Aim of the exercise: What lines in the records below include the word "none"? Return each one.

====== Excerpted records ======

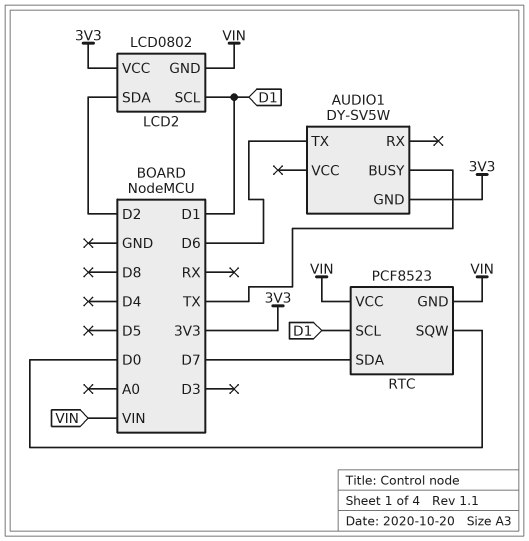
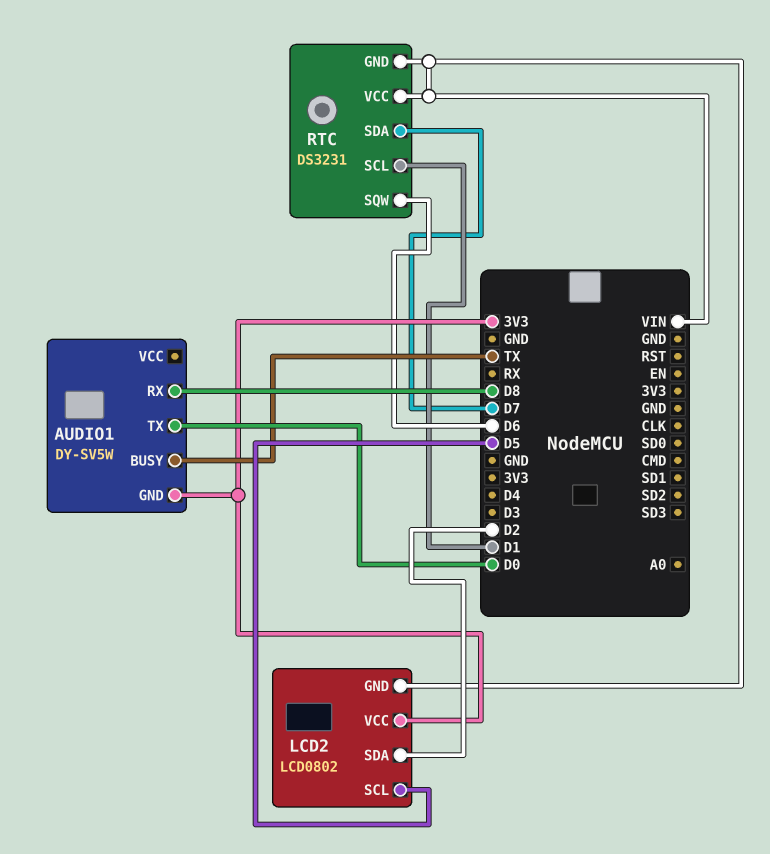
AUDIO1 pin RX: none -> D8
AUDIO1 pin TX: D6 -> D0
LCD2 pin SCL: D1 -> D5
RTC: PCF8523 -> DS3231
RTC pin SQW: D0 -> D6

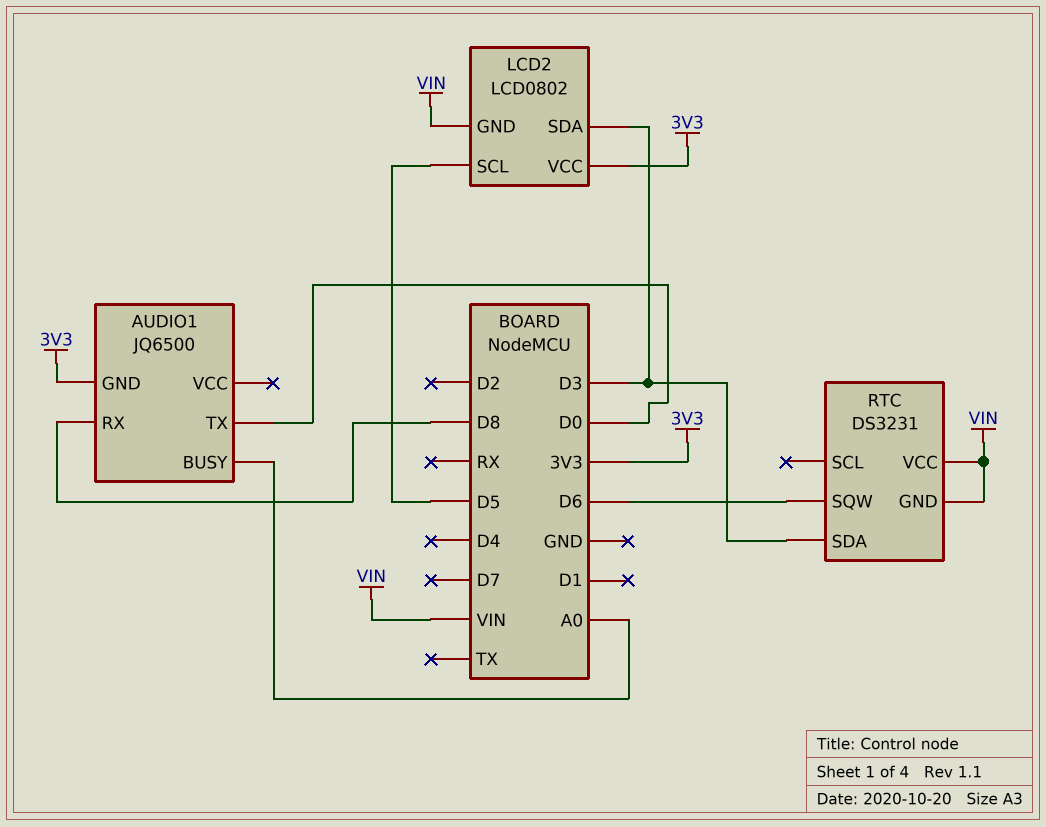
AUDIO1: DY-SV5W -> JQ6500
AUDIO1 pin BUSY: TX -> A0
LCD2 pin SDA: D2 -> D3
RTC pin SCL: D1 -> none
RTC pin SDA: D7 -> D3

======

Your response:
AUDIO1 pin RX: none -> D8
RTC pin SCL: D1 -> none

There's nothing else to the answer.